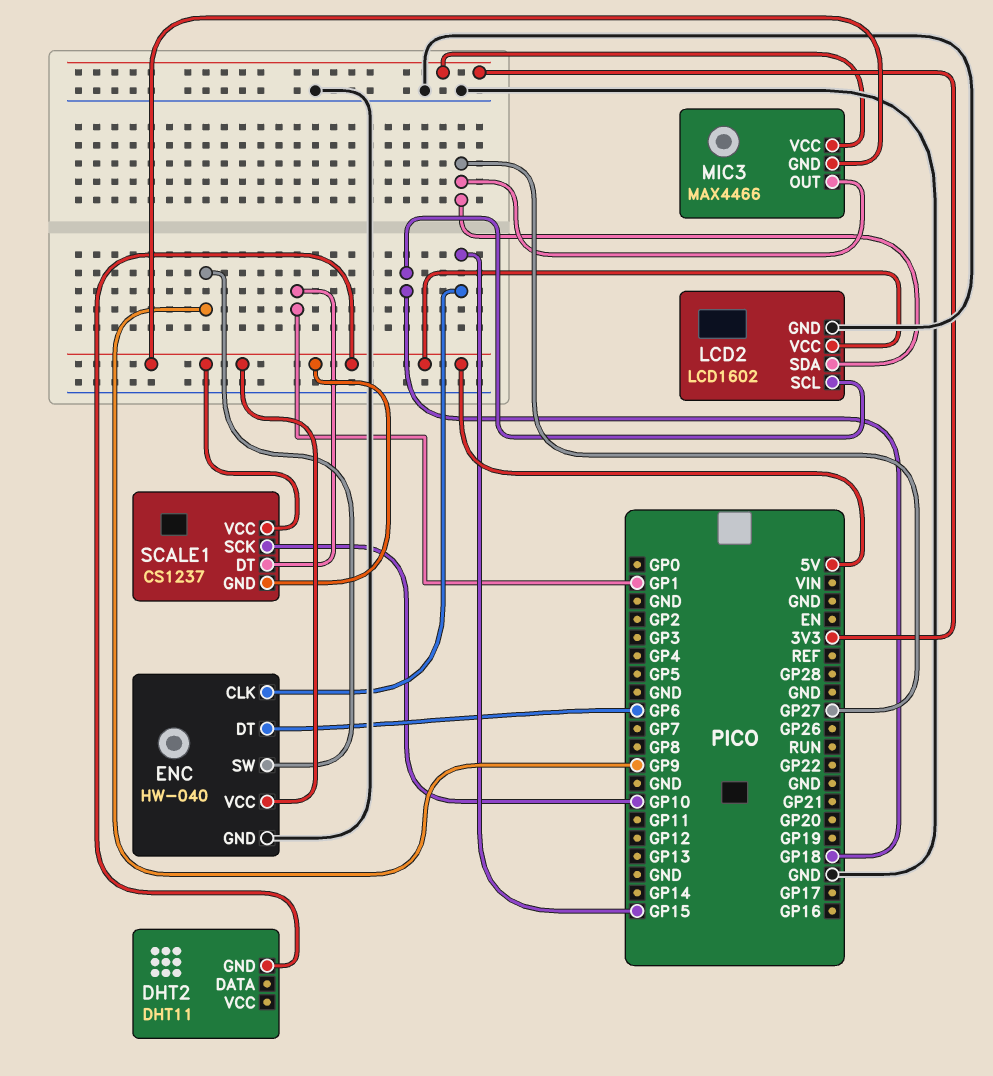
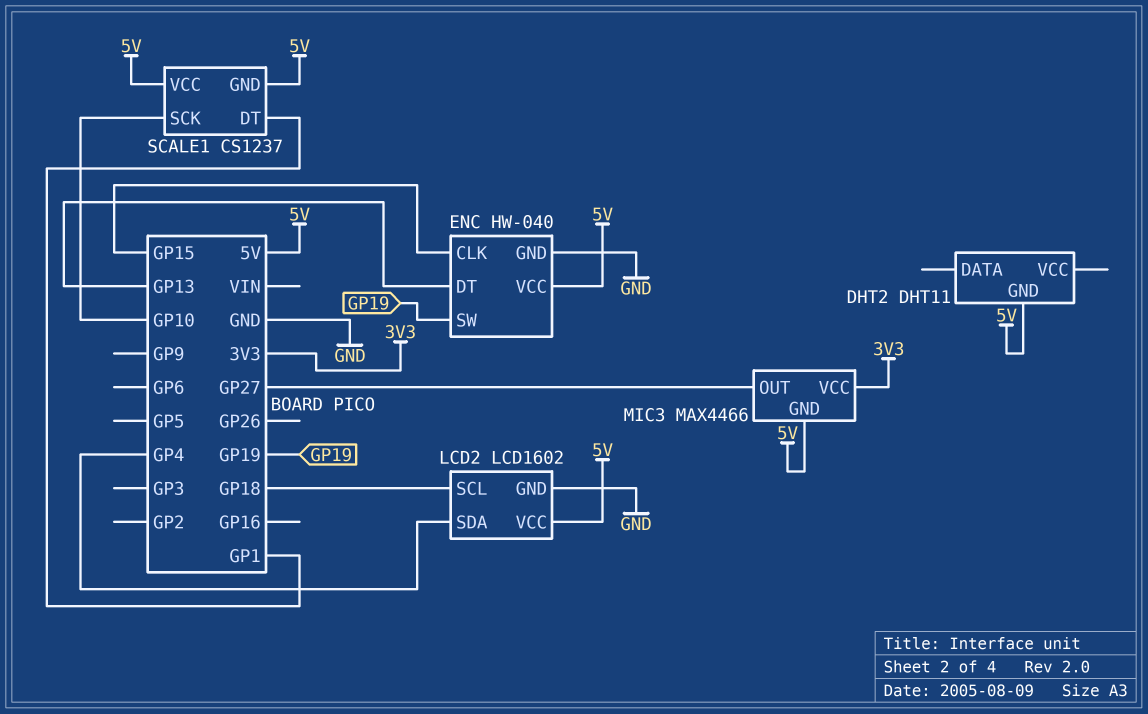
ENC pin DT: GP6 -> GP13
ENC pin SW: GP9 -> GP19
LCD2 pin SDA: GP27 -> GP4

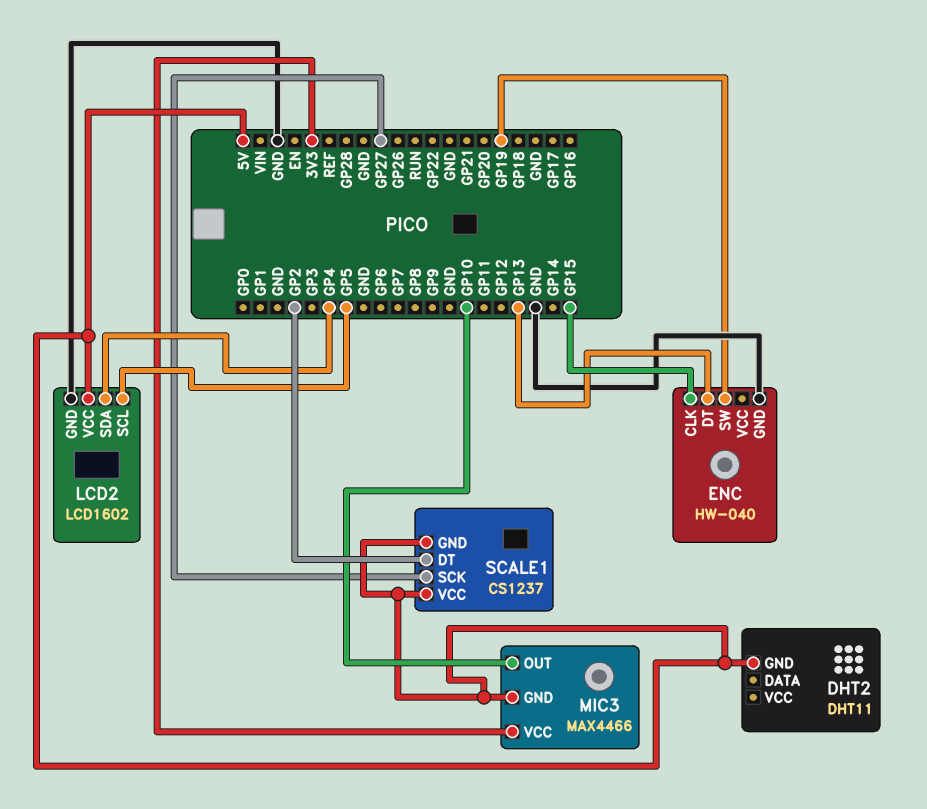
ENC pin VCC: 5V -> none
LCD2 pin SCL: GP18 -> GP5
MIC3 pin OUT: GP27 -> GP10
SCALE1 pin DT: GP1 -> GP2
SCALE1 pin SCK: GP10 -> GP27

--

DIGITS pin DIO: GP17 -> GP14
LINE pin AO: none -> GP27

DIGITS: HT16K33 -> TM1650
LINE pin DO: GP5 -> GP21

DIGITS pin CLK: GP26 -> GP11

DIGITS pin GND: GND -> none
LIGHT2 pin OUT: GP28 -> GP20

...

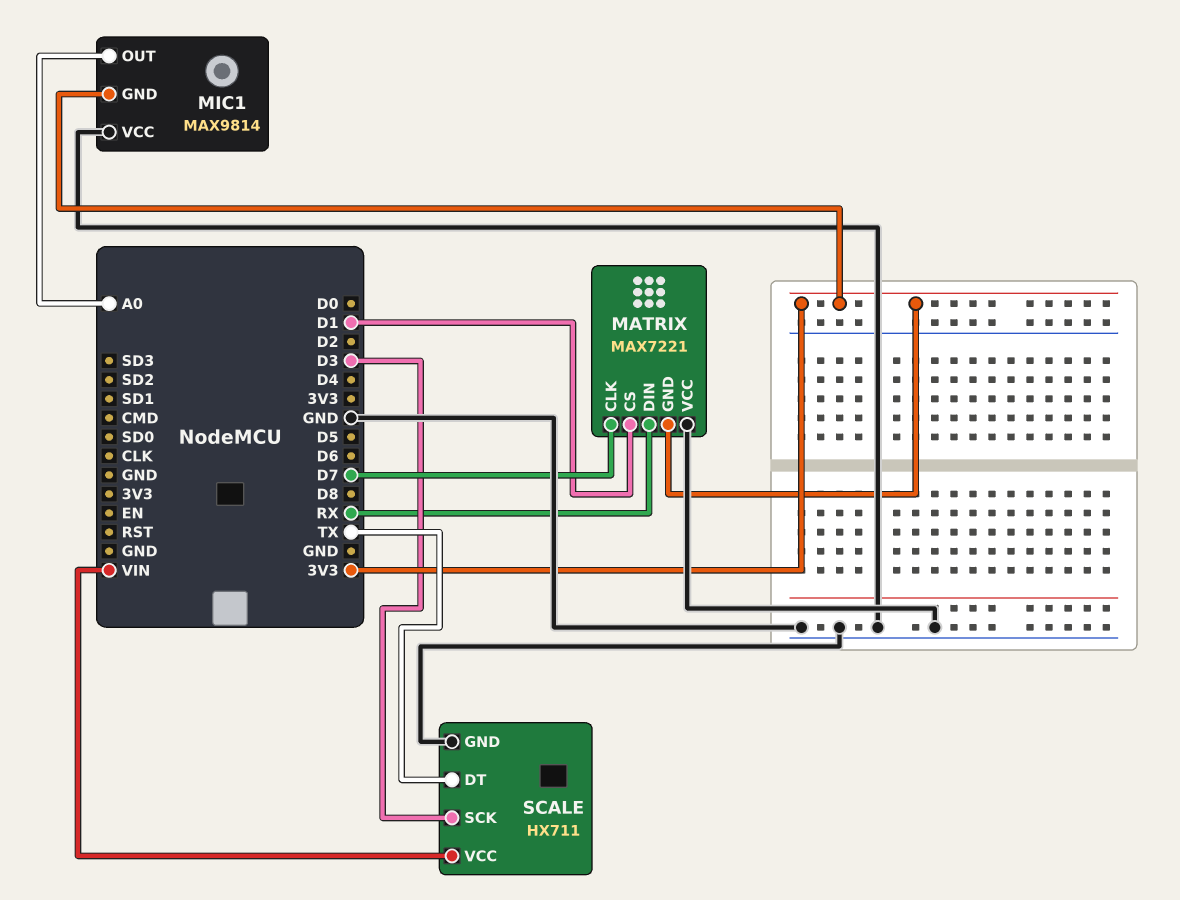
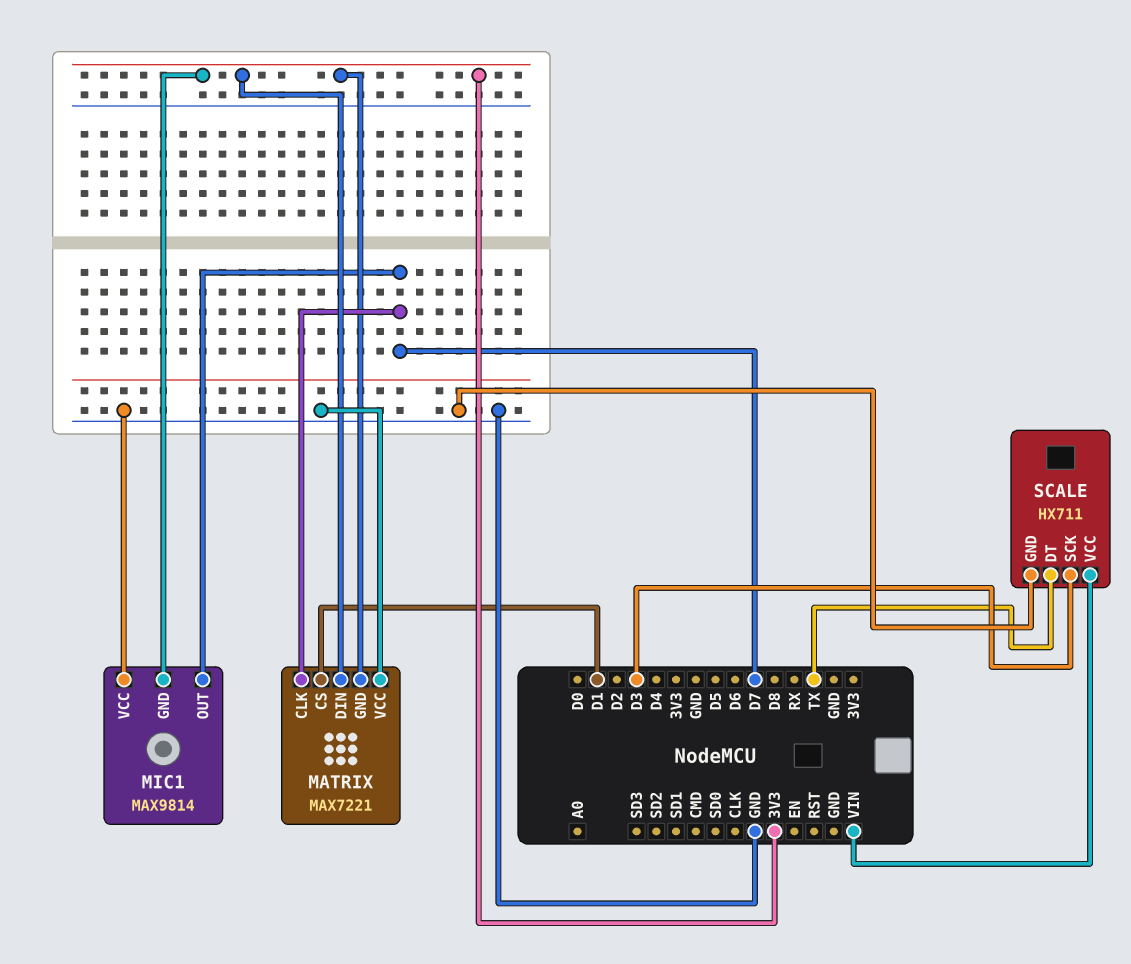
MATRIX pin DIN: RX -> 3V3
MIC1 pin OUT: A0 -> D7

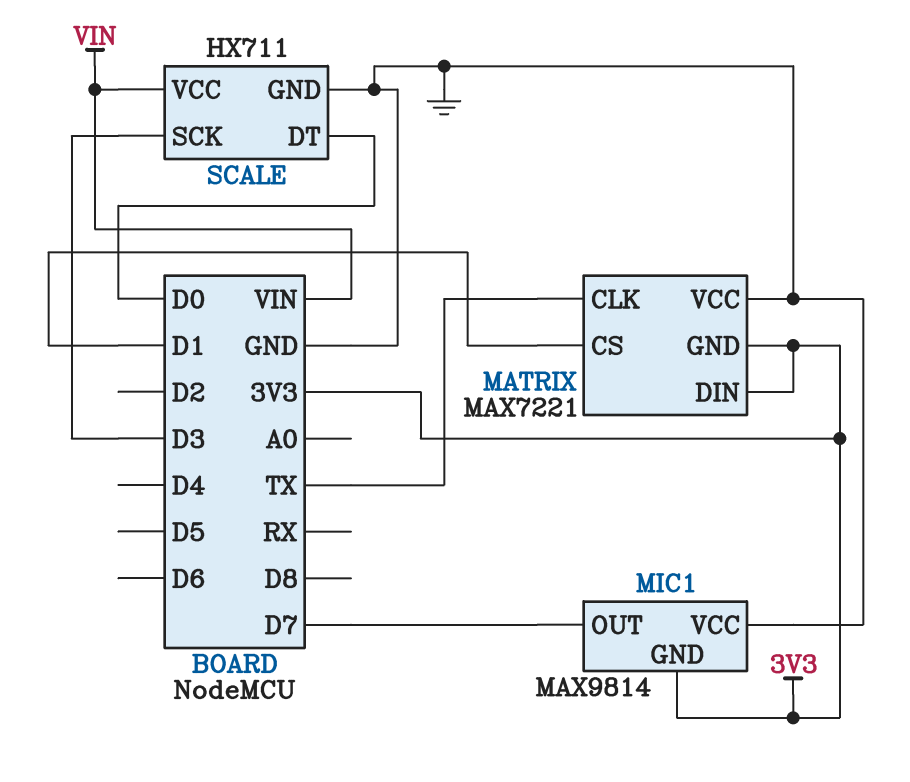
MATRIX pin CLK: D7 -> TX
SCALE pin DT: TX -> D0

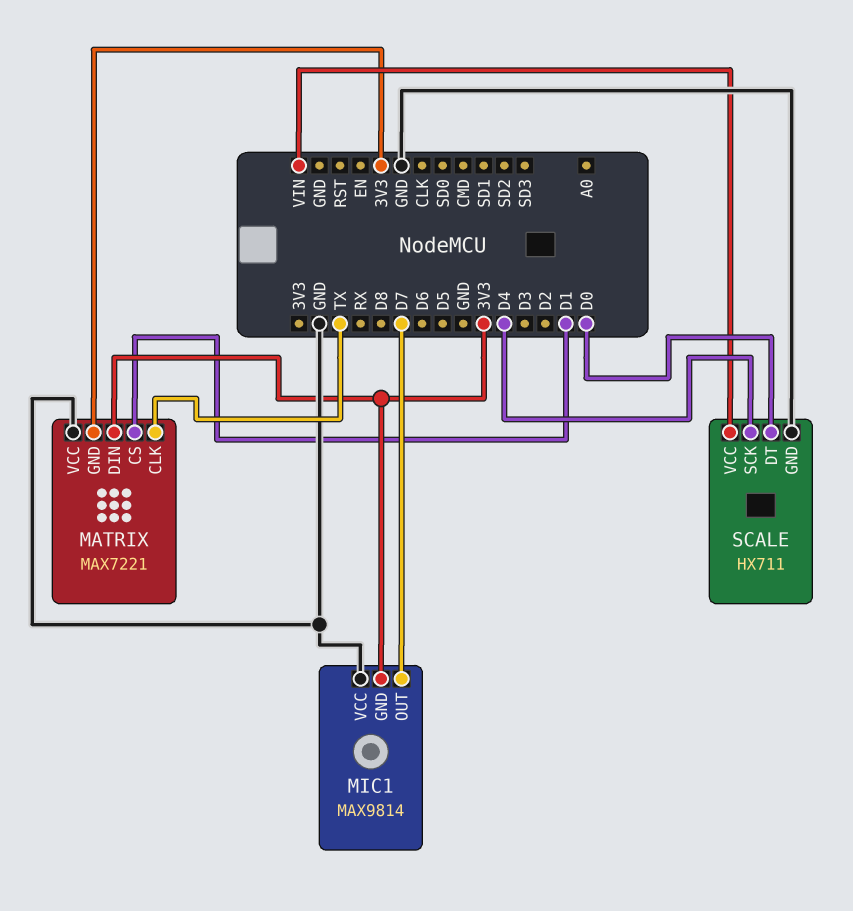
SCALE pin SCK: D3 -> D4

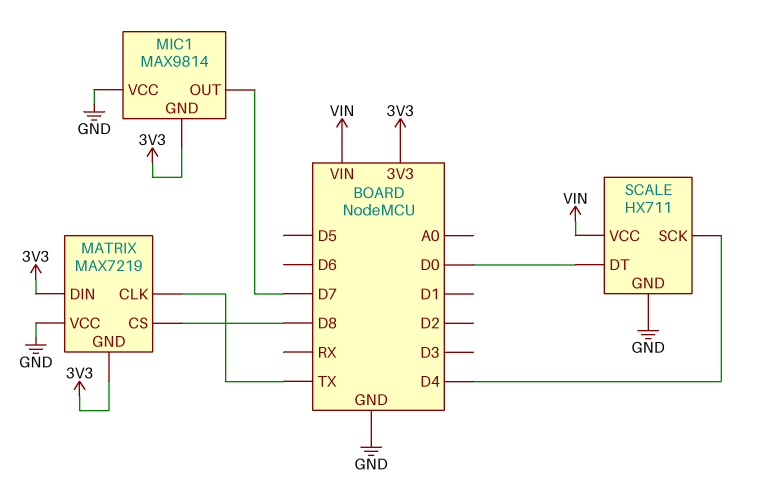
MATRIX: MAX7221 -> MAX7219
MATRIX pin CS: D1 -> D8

> _What is expected_:
Which lines above contain "DIGITS"? Show each of them.

> _Task solution_:
DIGITS pin DIO: GP17 -> GP14
DIGITS: HT16K33 -> TM1650
DIGITS pin CLK: GP26 -> GP11
DIGITS pin GND: GND -> none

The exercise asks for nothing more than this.